Work required:
Each line from the one holding "R204: none -> 22 (GND, SIG2)" through the end of the records should be returned exactly, while pictures are skipped.

[Structured diff data]
########
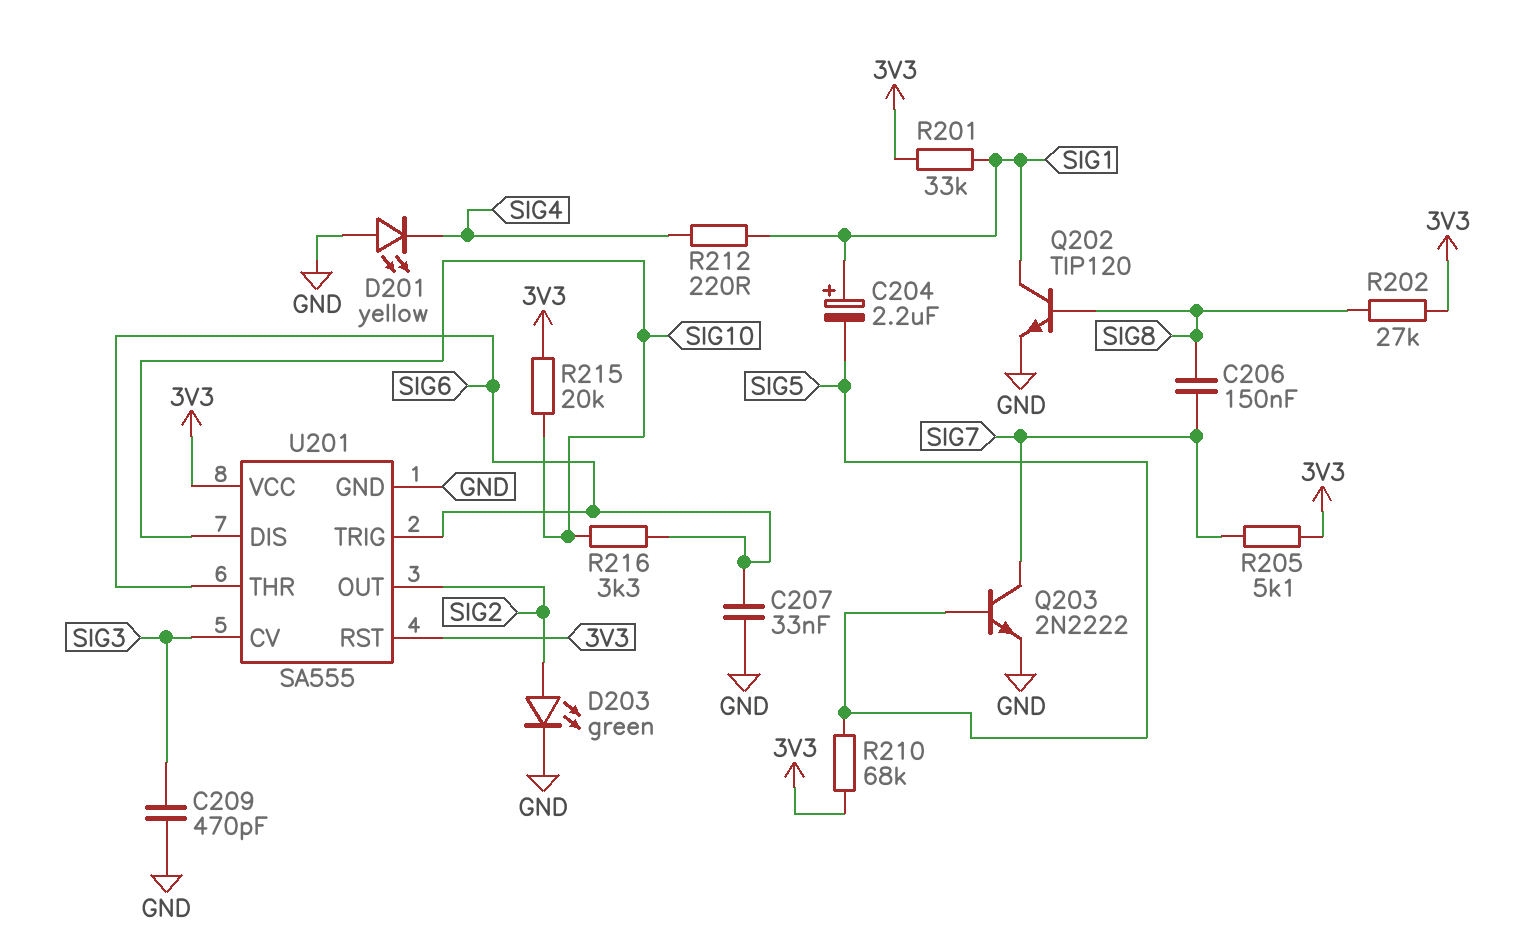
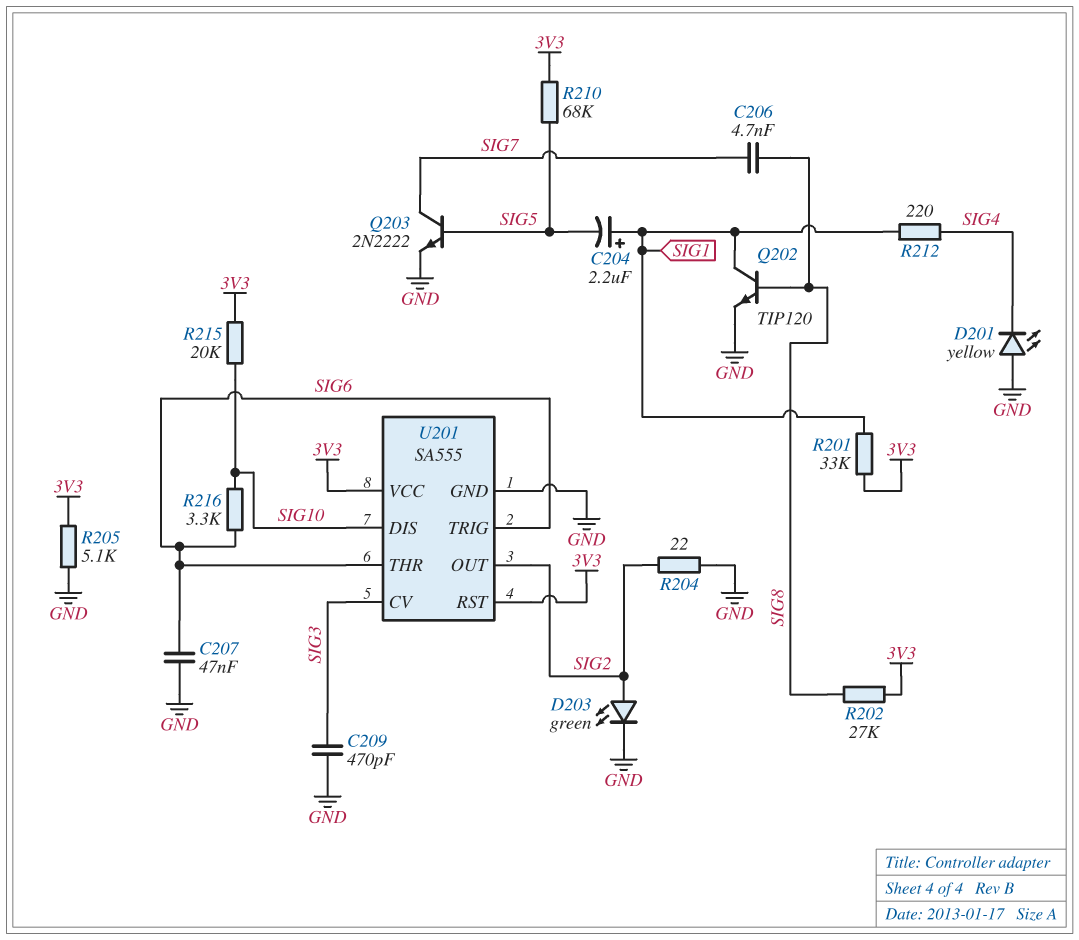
C206: 150nF (SIG7, SIG8) -> 4.7nF (SIG7, SIG8)
C207: 33nF (GND, SIG6) -> 47nF (GND, SIG6)
R204: none -> 22 (GND, SIG2)
R205: 5.1k (3V3, SIG7) -> 5.1k (3V3, GND)

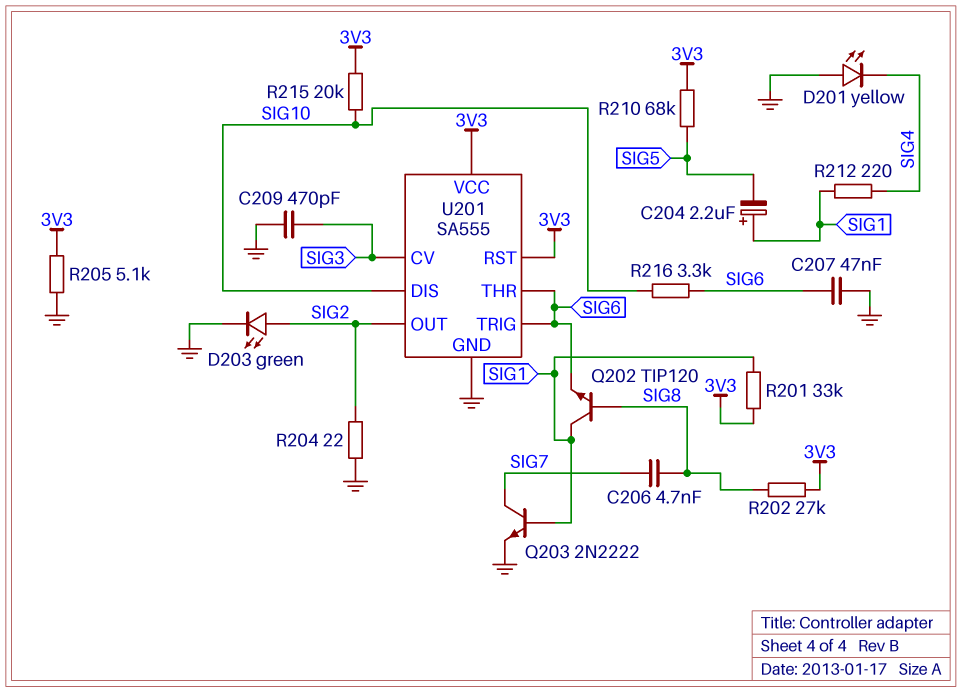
Q202: NPN TIP120 (B SIG8, C SIG1, E GND) -> NPN TIP120 (B SIG8, C SIG1, E SIG6)
Q203: NPN 2N2222 (B SIG5, C SIG7, E GND) -> NPN 2N2222 (B SIG1, C SIG7, E GND)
########
Result of the exercise:
R204: none -> 22 (GND, SIG2)
R205: 5.1k (3V3, SIG7) -> 5.1k (3V3, GND)

Q202: NPN TIP120 (B SIG8, C SIG1, E GND) -> NPN TIP120 (B SIG8, C SIG1, E SIG6)
Q203: NPN 2N2222 (B SIG5, C SIG7, E GND) -> NPN 2N2222 (B SIG1, C SIG7, E GND)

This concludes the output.